**SOURCE DATA**.
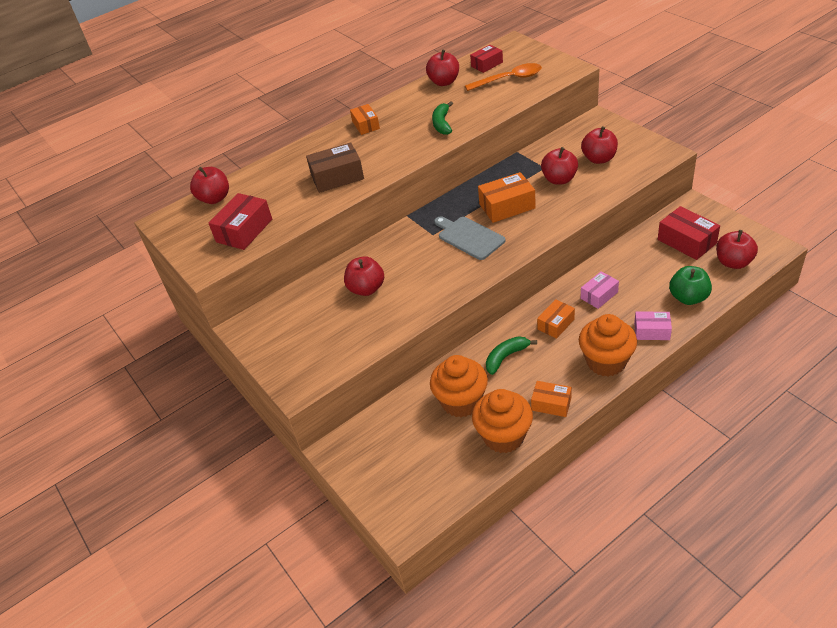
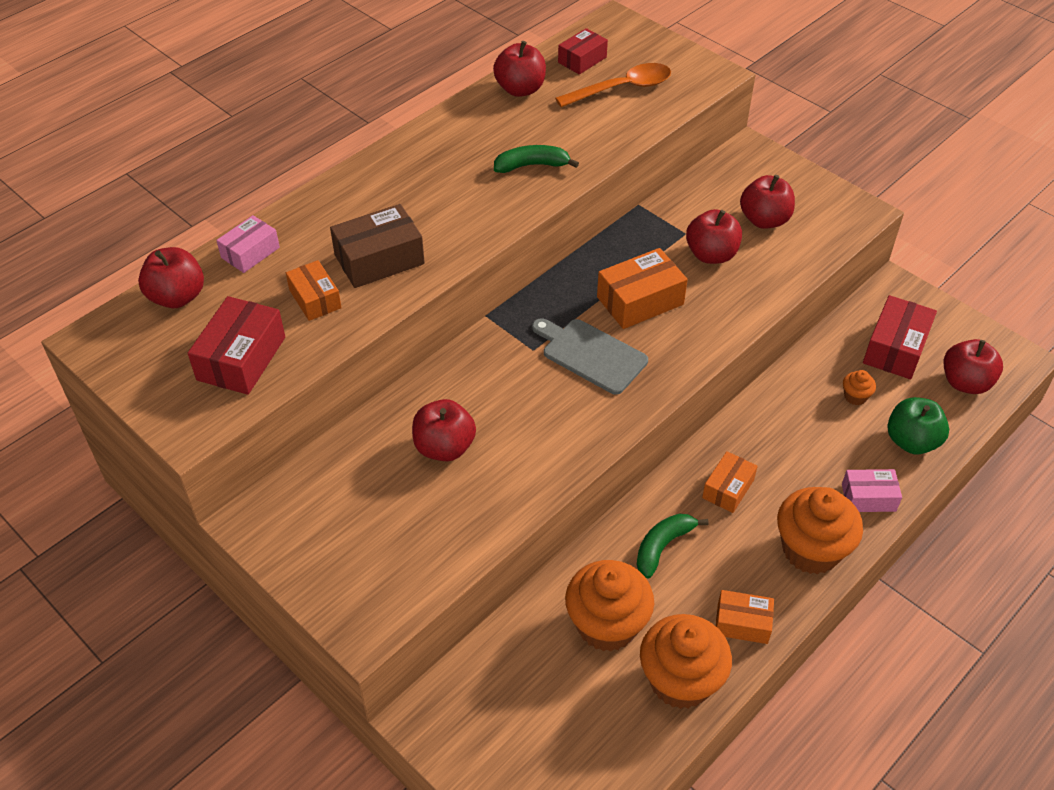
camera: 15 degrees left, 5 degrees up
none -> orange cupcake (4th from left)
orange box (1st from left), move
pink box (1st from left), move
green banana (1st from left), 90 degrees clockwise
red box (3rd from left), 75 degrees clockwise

**TASK TO CARRY OUT**. Set the lines down exactly as they stand, beginning at the one that contains "pink box (1st from left), move" and stopping after the last line of the entries above.

**TASK OUTPUT**.
pink box (1st from left), move
green banana (1st from left), 90 degrees clockwise
red box (3rd from left), 75 degrees clockwise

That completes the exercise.